*** Opening of Source data ***

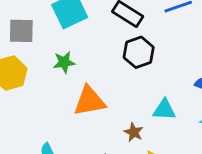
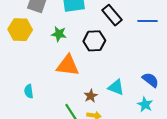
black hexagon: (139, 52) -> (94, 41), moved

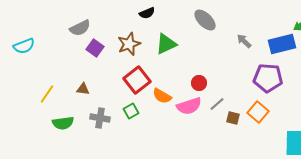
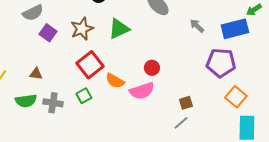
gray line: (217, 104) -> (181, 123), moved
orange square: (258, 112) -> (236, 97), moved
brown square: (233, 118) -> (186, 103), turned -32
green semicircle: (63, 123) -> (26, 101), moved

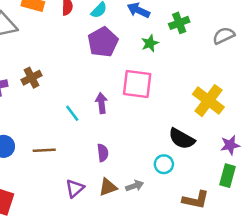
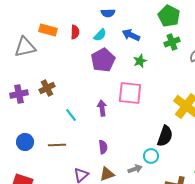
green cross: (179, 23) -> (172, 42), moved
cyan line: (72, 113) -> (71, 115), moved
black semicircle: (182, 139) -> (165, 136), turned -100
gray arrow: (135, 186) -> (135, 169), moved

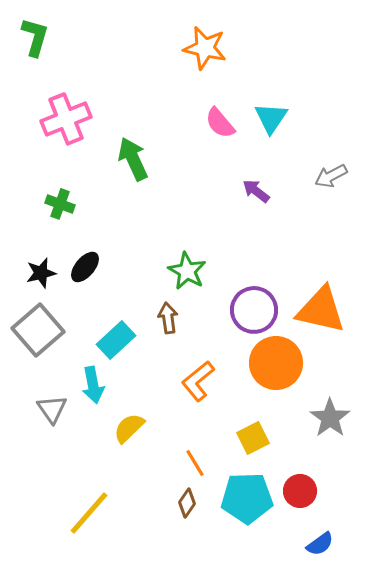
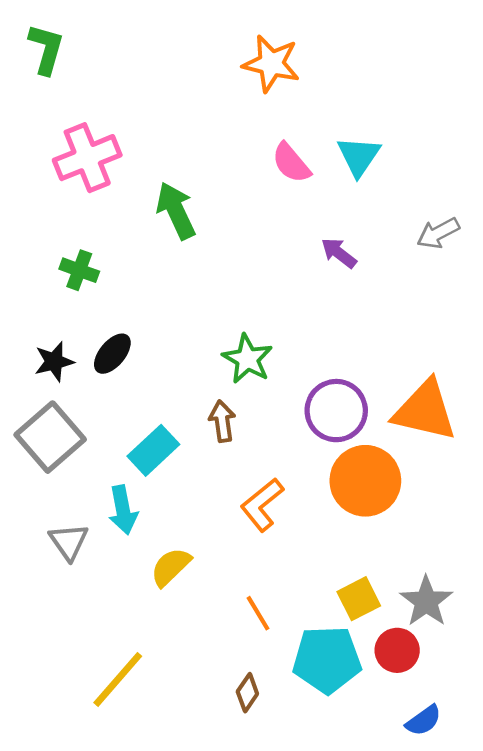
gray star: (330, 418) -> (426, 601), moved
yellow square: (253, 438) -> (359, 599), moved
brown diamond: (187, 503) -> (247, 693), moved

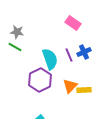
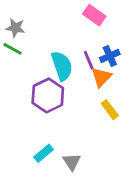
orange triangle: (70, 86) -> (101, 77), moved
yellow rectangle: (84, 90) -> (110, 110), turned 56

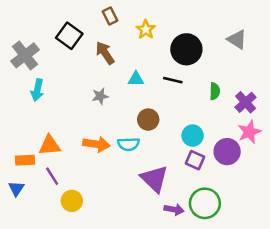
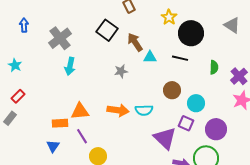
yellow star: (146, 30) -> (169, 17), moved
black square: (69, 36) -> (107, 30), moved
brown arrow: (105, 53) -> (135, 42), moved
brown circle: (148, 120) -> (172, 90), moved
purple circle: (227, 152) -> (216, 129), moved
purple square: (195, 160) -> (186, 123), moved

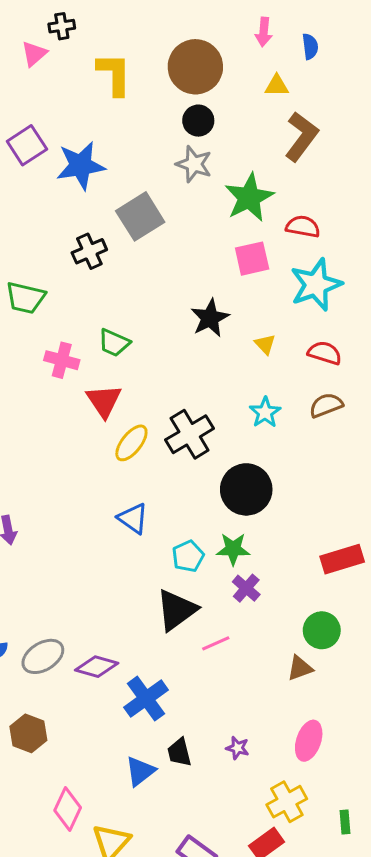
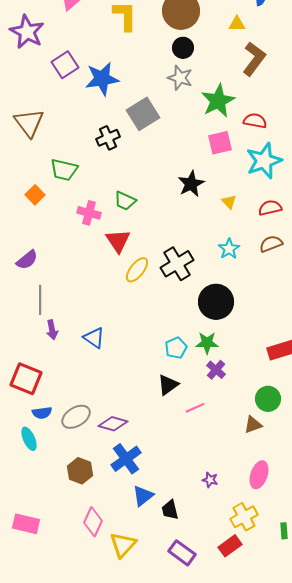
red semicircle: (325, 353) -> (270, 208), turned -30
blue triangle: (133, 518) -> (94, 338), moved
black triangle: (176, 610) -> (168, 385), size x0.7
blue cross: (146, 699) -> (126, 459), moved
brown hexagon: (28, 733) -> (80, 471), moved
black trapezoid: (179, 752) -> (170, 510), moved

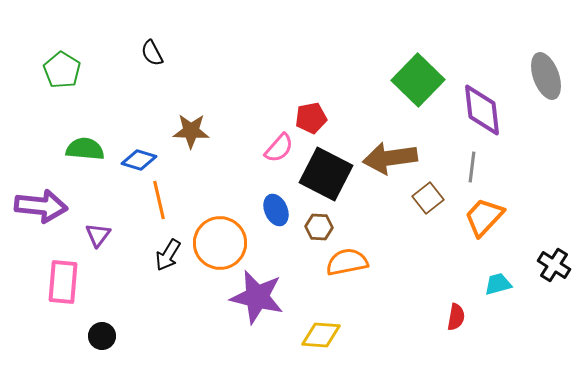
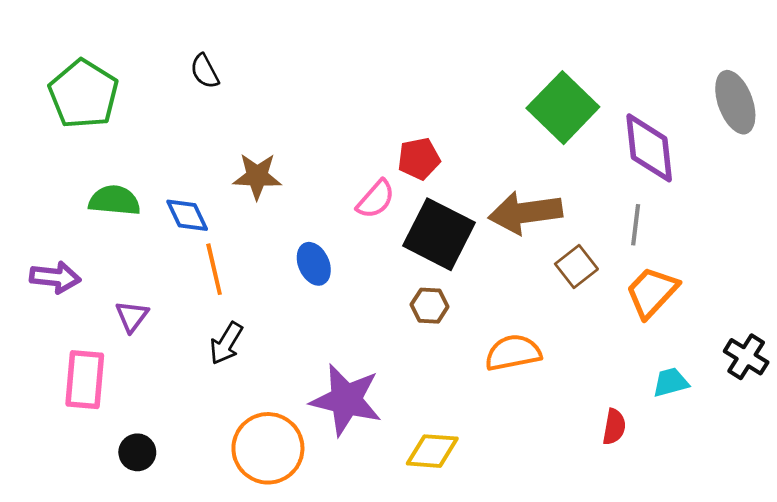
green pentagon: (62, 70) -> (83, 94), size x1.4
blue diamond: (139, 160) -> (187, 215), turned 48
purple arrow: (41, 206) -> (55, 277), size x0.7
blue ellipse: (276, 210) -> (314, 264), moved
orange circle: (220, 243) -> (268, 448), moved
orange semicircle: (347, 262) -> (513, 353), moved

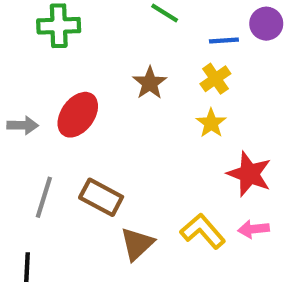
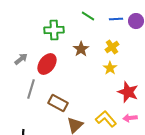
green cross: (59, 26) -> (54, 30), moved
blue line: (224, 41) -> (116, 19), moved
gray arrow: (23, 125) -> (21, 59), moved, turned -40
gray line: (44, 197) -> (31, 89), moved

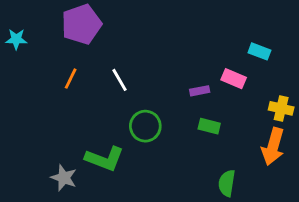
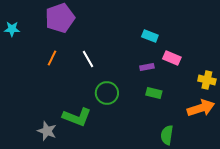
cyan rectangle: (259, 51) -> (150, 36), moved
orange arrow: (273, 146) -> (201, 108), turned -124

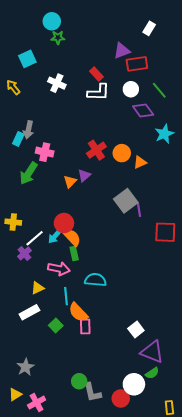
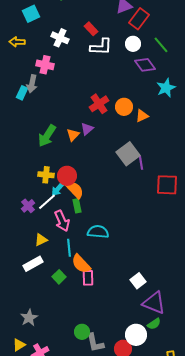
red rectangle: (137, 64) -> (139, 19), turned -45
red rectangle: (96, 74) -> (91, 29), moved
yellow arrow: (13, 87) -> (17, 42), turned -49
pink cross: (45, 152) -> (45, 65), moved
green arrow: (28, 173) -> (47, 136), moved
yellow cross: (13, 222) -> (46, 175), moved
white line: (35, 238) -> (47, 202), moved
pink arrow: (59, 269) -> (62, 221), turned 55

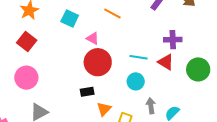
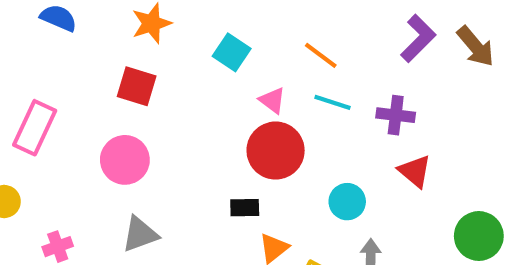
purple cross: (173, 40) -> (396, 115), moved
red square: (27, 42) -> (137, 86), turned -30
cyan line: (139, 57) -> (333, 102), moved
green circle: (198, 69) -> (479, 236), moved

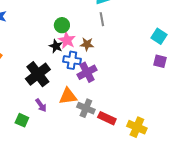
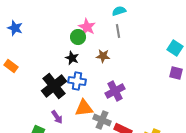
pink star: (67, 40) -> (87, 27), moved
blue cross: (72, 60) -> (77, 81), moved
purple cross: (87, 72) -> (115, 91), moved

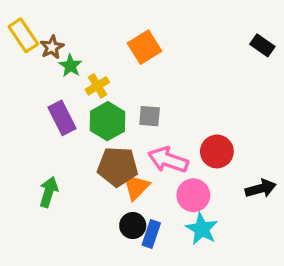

*** Close of Source data ***

Goal of the exercise:
Leave the images out and give the rest of the data again exactly.

Answer below:
black hexagon: (139, 52) -> (94, 41), moved

gray line: (217, 104) -> (181, 123), moved
orange square: (258, 112) -> (236, 97), moved
brown square: (233, 118) -> (186, 103), turned -32
green semicircle: (63, 123) -> (26, 101), moved

green cross: (179, 23) -> (172, 42), moved
cyan line: (72, 113) -> (71, 115), moved
black semicircle: (182, 139) -> (165, 136), turned -100
gray arrow: (135, 186) -> (135, 169), moved

gray star: (330, 418) -> (426, 601), moved
yellow square: (253, 438) -> (359, 599), moved
brown diamond: (187, 503) -> (247, 693), moved

orange triangle: (70, 86) -> (101, 77), moved
yellow rectangle: (84, 90) -> (110, 110), turned 56

yellow star: (146, 30) -> (169, 17), moved
black square: (69, 36) -> (107, 30), moved
brown arrow: (105, 53) -> (135, 42), moved
brown circle: (148, 120) -> (172, 90), moved
purple circle: (227, 152) -> (216, 129), moved
purple square: (195, 160) -> (186, 123), moved

red semicircle: (325, 353) -> (270, 208), turned -30
blue triangle: (133, 518) -> (94, 338), moved
black triangle: (176, 610) -> (168, 385), size x0.7
blue cross: (146, 699) -> (126, 459), moved
brown hexagon: (28, 733) -> (80, 471), moved
black trapezoid: (179, 752) -> (170, 510), moved

green pentagon: (62, 70) -> (83, 94), size x1.4
blue diamond: (139, 160) -> (187, 215), turned 48
purple arrow: (41, 206) -> (55, 277), size x0.7
blue ellipse: (276, 210) -> (314, 264), moved
orange circle: (220, 243) -> (268, 448), moved
orange semicircle: (347, 262) -> (513, 353), moved

green cross: (59, 26) -> (54, 30), moved
blue line: (224, 41) -> (116, 19), moved
gray arrow: (23, 125) -> (21, 59), moved, turned -40
gray line: (44, 197) -> (31, 89), moved

cyan rectangle: (259, 51) -> (150, 36), moved
orange arrow: (273, 146) -> (201, 108), turned -124

red rectangle: (137, 64) -> (139, 19), turned -45
red rectangle: (96, 74) -> (91, 29), moved
yellow arrow: (13, 87) -> (17, 42), turned -49
pink cross: (45, 152) -> (45, 65), moved
green arrow: (28, 173) -> (47, 136), moved
yellow cross: (13, 222) -> (46, 175), moved
white line: (35, 238) -> (47, 202), moved
pink arrow: (59, 269) -> (62, 221), turned 55

purple cross: (173, 40) -> (396, 115), moved
red square: (27, 42) -> (137, 86), turned -30
cyan line: (139, 57) -> (333, 102), moved
green circle: (198, 69) -> (479, 236), moved

pink star: (67, 40) -> (87, 27), moved
blue cross: (72, 60) -> (77, 81), moved
purple cross: (87, 72) -> (115, 91), moved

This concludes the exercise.